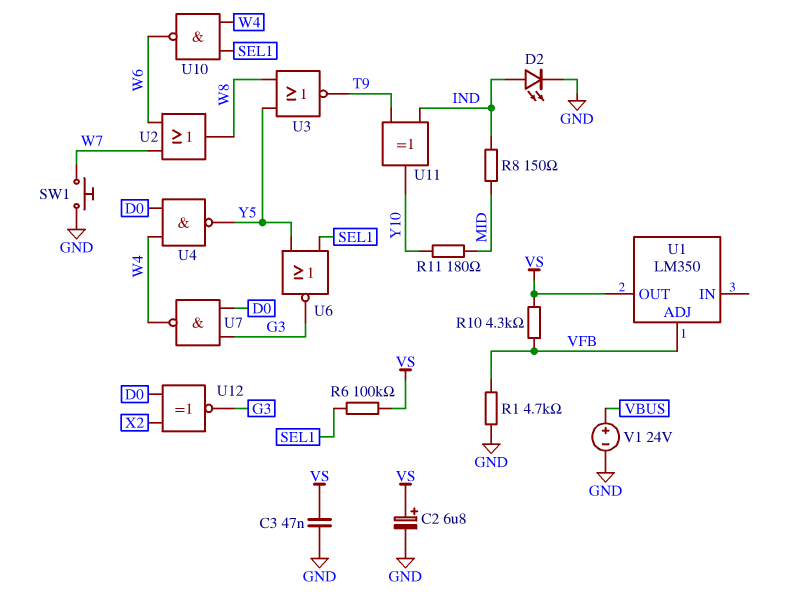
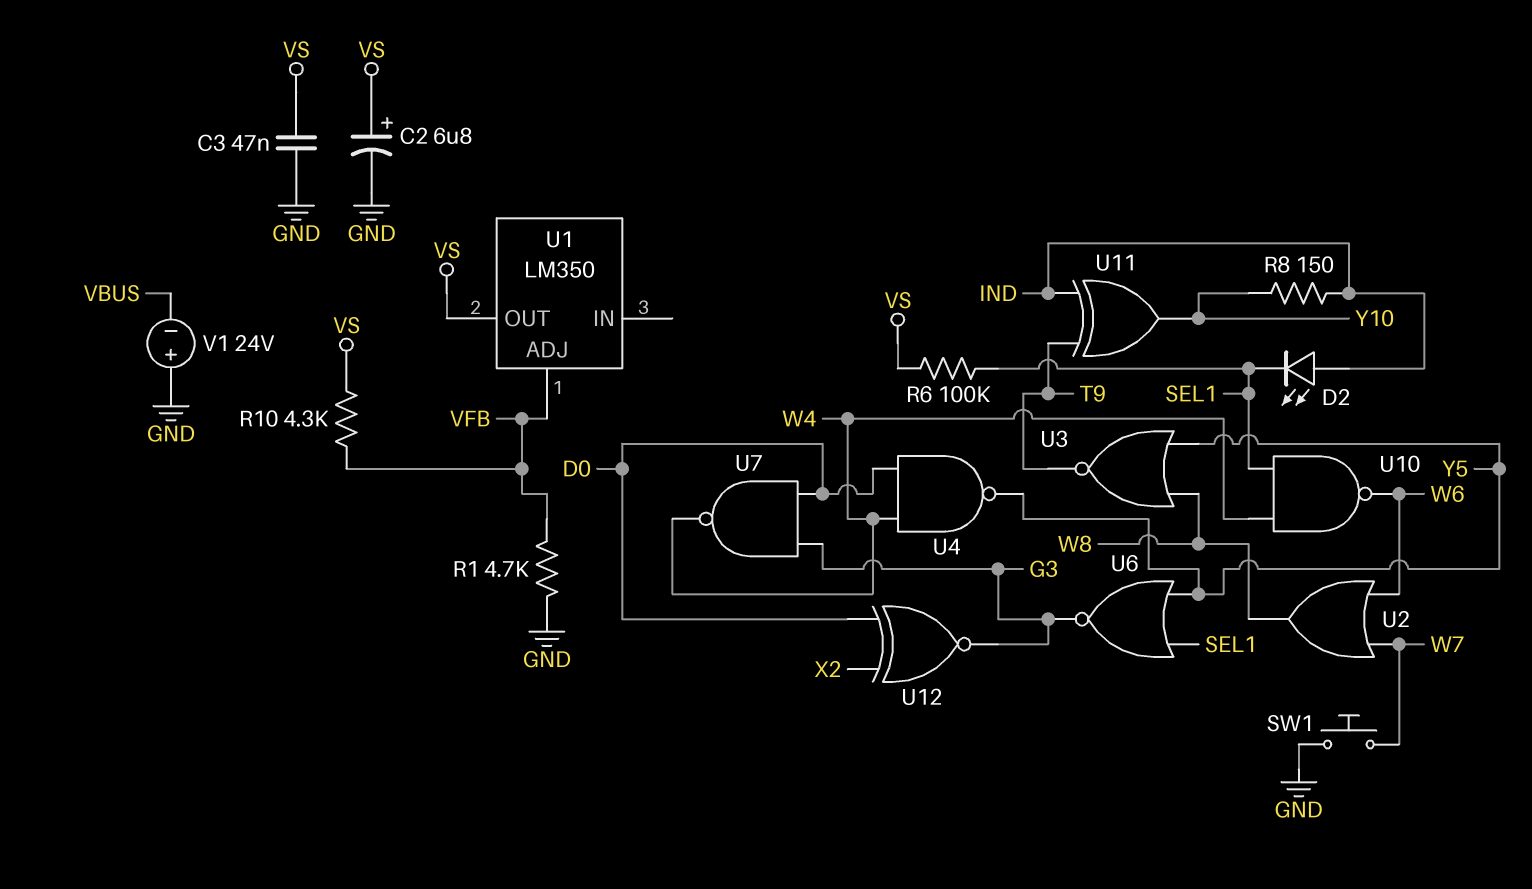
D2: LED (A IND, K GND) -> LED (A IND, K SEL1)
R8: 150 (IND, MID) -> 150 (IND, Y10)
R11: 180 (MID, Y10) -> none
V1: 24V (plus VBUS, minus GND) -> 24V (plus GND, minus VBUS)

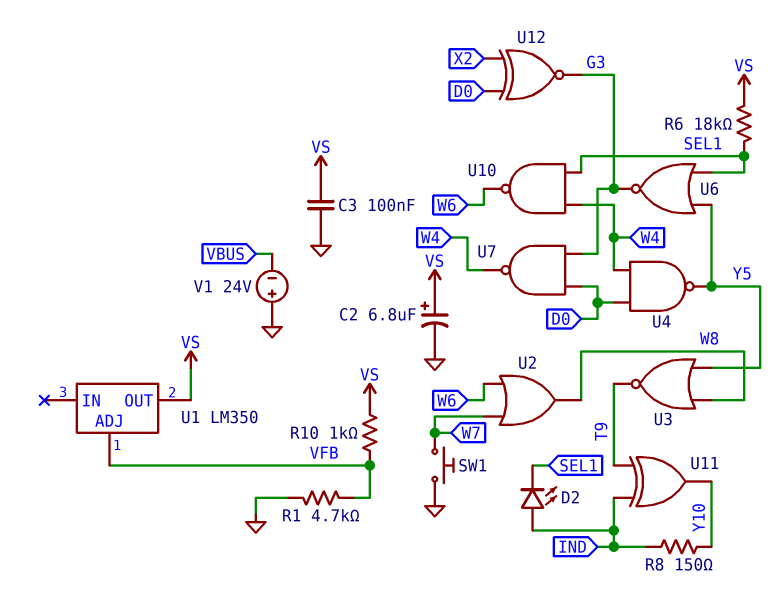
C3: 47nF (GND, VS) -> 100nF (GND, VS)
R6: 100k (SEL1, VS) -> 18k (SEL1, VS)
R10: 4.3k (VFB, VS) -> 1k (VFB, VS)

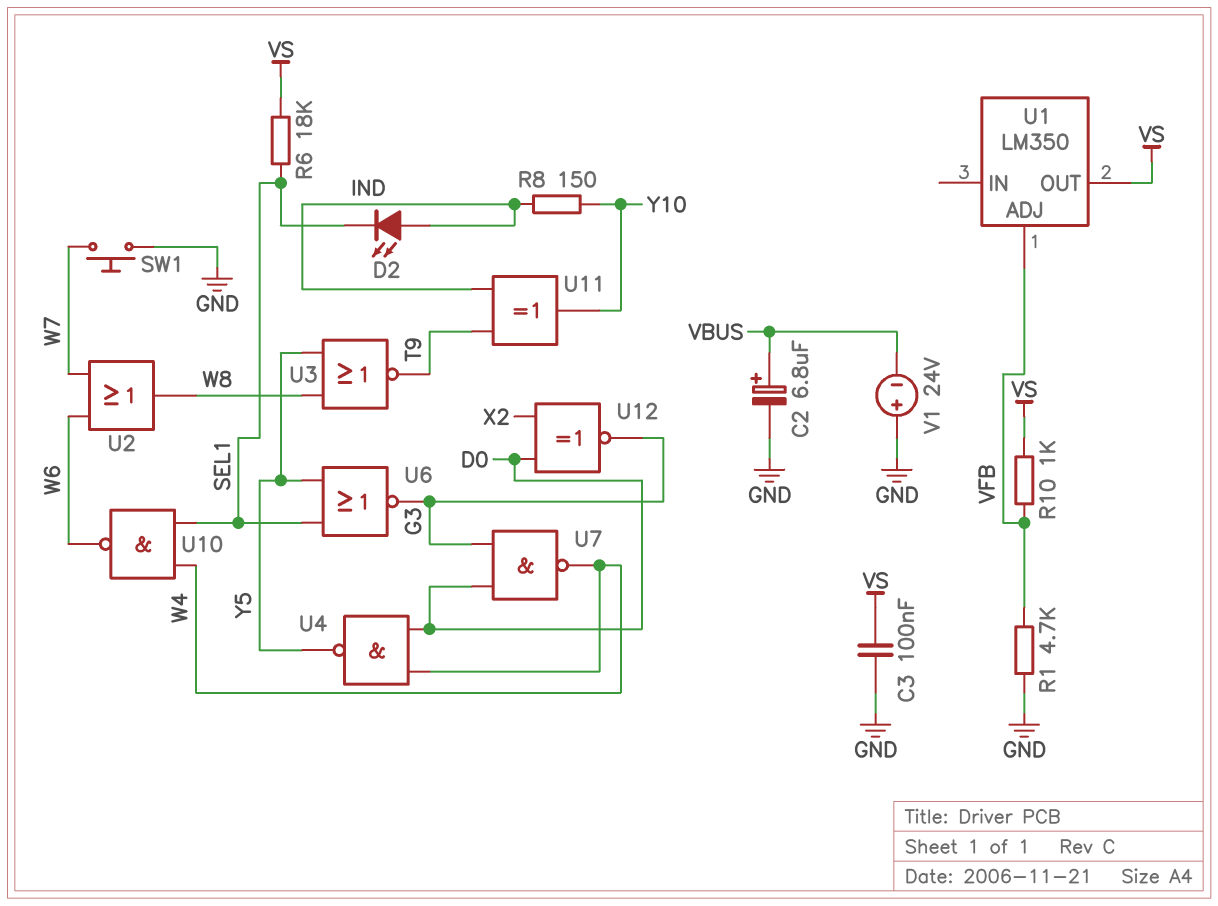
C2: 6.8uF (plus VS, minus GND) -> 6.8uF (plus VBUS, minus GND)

■ ■ ■ ■ ■

__What the exercise asks__. Wherever the string "VBUS" occurs in the records above, copy that line.

__Answer box__.
V1: 24V (plus VBUS, minus GND) -> 24V (plus GND, minus VBUS)
C2: 6.8uF (plus VS, minus GND) -> 6.8uF (plus VBUS, minus GND)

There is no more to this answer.